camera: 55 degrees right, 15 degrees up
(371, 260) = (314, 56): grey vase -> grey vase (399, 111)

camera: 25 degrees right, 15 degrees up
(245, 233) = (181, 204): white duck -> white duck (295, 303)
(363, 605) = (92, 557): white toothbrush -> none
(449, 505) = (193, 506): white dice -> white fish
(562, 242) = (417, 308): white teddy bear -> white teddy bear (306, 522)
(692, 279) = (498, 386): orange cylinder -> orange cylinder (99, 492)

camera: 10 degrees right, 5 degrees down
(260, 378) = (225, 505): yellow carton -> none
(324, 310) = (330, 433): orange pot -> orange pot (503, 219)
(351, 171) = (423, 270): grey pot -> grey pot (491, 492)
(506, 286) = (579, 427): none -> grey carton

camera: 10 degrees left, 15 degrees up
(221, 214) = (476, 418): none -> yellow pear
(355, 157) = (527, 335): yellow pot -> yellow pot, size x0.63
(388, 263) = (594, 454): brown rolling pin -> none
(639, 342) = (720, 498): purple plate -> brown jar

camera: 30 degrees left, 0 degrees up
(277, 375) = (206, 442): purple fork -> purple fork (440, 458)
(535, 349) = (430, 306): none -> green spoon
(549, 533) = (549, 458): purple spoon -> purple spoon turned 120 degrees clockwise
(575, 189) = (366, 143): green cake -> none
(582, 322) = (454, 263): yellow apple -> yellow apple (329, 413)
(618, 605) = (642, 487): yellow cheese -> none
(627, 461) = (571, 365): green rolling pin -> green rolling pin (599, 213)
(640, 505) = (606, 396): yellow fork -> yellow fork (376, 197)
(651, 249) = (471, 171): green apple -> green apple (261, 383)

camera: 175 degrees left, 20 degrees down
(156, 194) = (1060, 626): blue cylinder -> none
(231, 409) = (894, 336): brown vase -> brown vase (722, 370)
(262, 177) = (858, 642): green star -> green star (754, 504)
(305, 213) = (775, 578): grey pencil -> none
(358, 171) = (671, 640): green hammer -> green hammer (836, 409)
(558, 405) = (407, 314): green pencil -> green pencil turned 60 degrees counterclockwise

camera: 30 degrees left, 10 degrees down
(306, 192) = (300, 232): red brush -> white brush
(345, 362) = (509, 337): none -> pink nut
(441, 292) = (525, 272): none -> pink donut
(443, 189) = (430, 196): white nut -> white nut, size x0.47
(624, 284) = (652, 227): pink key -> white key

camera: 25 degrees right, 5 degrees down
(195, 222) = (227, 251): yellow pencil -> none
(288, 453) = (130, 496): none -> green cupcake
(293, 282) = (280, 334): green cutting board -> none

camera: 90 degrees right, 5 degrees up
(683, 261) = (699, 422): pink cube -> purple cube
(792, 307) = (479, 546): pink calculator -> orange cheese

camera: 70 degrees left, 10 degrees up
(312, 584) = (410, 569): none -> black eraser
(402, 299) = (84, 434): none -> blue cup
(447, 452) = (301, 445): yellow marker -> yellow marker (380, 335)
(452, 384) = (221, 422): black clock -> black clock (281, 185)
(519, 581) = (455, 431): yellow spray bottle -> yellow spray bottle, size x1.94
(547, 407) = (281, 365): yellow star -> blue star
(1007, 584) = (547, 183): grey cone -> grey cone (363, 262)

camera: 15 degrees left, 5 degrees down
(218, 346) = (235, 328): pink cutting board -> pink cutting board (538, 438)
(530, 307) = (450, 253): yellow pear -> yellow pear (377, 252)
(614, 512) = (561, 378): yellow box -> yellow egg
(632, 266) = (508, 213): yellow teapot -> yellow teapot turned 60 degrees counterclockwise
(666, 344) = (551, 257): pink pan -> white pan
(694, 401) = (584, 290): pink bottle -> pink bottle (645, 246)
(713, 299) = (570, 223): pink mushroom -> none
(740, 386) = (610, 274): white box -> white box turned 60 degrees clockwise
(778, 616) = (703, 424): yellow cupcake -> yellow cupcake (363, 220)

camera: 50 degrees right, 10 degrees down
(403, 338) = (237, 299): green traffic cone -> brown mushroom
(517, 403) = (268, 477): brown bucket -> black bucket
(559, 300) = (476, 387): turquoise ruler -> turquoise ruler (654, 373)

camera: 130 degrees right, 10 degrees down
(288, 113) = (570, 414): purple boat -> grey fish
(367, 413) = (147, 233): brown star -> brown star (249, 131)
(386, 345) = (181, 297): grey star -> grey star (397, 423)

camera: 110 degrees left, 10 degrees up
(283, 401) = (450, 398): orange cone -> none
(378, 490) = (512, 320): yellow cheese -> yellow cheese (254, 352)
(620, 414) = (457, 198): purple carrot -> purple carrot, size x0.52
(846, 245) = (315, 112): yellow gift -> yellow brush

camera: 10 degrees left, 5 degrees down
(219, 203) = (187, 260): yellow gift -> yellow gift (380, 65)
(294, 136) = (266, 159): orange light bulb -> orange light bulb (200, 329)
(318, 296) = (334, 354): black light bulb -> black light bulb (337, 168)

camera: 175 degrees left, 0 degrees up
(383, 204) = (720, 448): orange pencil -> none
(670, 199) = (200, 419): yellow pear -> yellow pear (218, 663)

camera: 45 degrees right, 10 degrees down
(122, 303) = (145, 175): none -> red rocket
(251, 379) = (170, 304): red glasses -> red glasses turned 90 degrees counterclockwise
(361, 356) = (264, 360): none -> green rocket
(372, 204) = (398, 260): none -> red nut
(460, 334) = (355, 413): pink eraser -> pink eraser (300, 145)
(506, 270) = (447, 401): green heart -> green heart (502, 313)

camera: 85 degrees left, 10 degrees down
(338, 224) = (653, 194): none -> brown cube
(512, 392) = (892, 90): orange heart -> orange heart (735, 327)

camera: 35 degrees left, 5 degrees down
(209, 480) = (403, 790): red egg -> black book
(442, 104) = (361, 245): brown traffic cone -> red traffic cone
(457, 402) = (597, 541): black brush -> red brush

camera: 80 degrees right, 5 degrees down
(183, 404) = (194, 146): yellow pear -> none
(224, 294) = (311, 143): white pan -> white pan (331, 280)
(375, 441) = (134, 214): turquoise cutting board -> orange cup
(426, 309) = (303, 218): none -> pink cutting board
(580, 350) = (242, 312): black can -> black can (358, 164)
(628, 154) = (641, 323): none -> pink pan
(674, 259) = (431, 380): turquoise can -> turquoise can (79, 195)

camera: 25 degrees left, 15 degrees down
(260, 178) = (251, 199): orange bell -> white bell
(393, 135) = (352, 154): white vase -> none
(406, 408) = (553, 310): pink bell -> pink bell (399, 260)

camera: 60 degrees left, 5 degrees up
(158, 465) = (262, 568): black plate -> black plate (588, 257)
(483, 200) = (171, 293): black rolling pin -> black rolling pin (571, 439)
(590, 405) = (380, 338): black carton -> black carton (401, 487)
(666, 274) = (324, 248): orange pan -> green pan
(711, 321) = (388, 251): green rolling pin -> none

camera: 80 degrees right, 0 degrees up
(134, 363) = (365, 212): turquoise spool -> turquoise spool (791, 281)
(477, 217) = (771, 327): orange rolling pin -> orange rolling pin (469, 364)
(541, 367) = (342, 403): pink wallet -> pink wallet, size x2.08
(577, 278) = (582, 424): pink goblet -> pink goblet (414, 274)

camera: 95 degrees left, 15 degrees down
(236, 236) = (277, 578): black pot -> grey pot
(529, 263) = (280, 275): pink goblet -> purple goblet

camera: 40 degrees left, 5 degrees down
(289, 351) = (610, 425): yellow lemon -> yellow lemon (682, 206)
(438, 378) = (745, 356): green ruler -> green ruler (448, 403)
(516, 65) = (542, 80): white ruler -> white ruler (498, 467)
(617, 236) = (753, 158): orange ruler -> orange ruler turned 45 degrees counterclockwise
━━━━━━
REQUIRED WORK - Lines from the entries that contain the string "fork" are what must be copied.

RESULT FOR THIS TASK -
(277, 375) = (206, 442): purple fork -> purple fork (440, 458)
(640, 505) = (606, 396): yellow fork -> yellow fork (376, 197)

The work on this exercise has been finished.